- **WORK REQUIRED**: An exact copy of every entry is needed, without any of the pictures.
:: GIVEN RECORDS ::
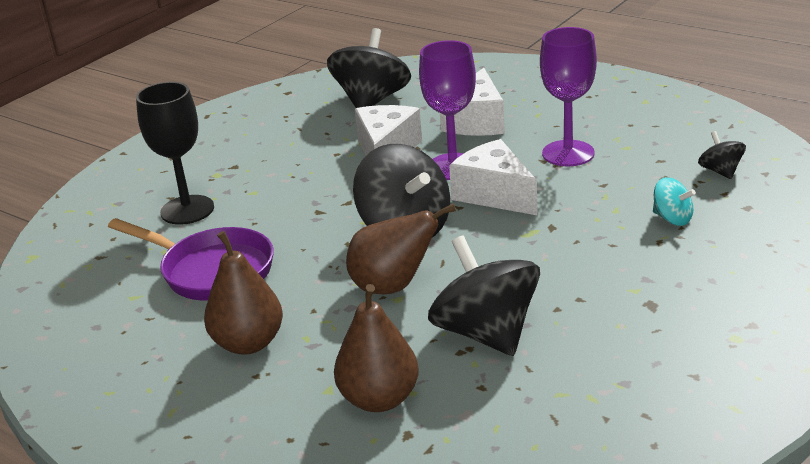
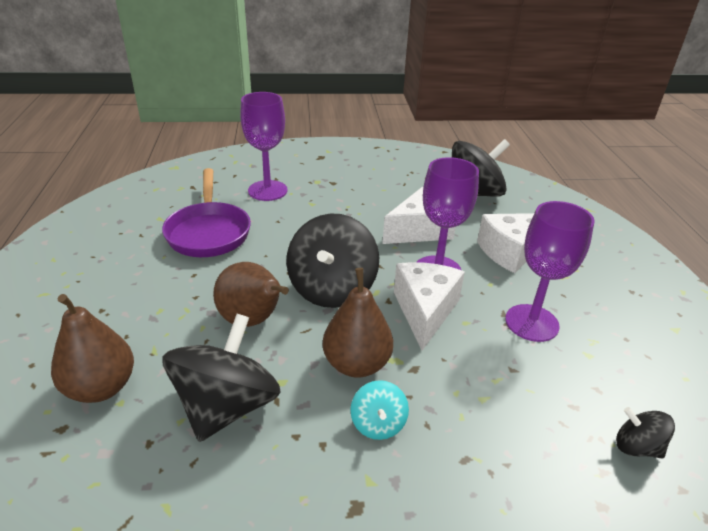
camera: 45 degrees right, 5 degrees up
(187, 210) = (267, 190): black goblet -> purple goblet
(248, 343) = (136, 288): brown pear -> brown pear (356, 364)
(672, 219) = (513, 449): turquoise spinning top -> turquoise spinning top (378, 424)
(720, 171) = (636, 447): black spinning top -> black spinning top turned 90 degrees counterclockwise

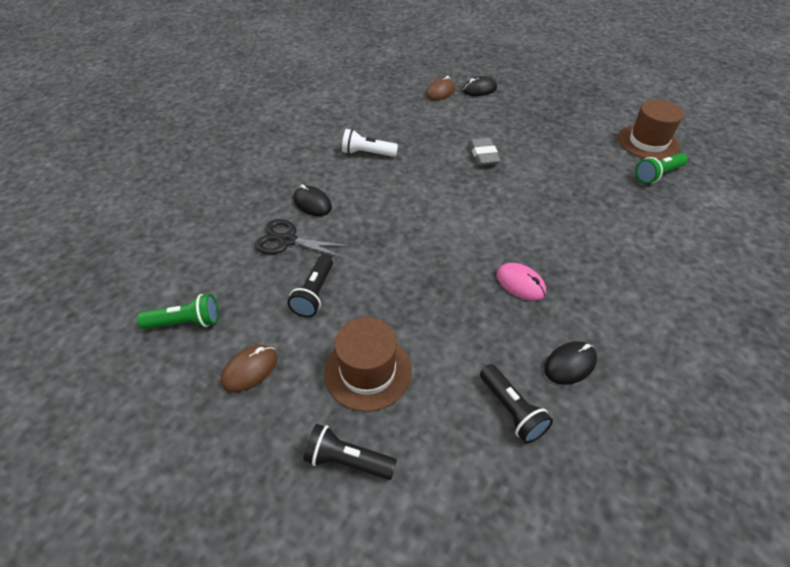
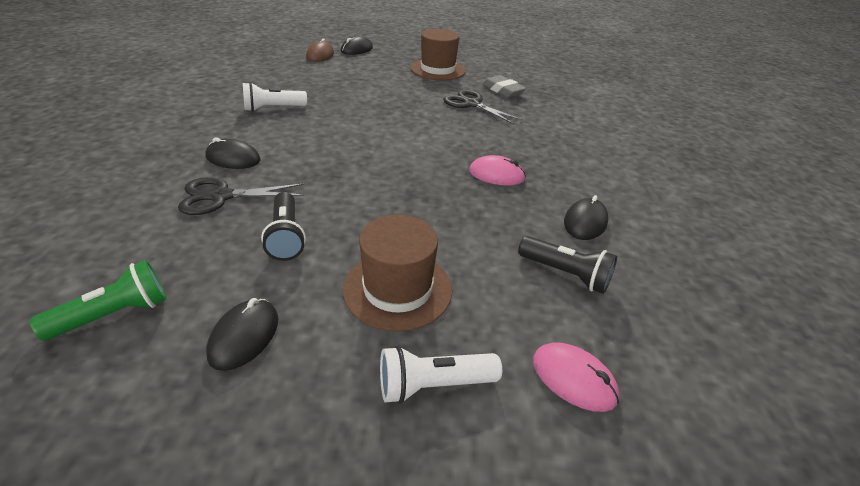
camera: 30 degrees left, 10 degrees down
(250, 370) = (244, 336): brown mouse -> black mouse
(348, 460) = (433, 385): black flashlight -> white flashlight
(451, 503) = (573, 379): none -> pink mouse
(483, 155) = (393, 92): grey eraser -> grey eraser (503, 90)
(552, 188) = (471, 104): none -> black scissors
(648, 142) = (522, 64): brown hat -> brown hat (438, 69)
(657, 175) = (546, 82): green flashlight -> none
:::
- **COMPLETED TASK**:
camera: 45 degrees right, 5 degrees up
(187, 210) = (267, 190): black goblet -> purple goblet
(248, 343) = (136, 288): brown pear -> brown pear (356, 364)
(672, 219) = (513, 449): turquoise spinning top -> turquoise spinning top (378, 424)
(720, 171) = (636, 447): black spinning top -> black spinning top turned 90 degrees counterclockwise

camera: 30 degrees left, 10 degrees down
(250, 370) = (244, 336): brown mouse -> black mouse
(348, 460) = (433, 385): black flashlight -> white flashlight
(451, 503) = (573, 379): none -> pink mouse
(483, 155) = (393, 92): grey eraser -> grey eraser (503, 90)
(552, 188) = (471, 104): none -> black scissors
(648, 142) = (522, 64): brown hat -> brown hat (438, 69)
(657, 175) = (546, 82): green flashlight -> none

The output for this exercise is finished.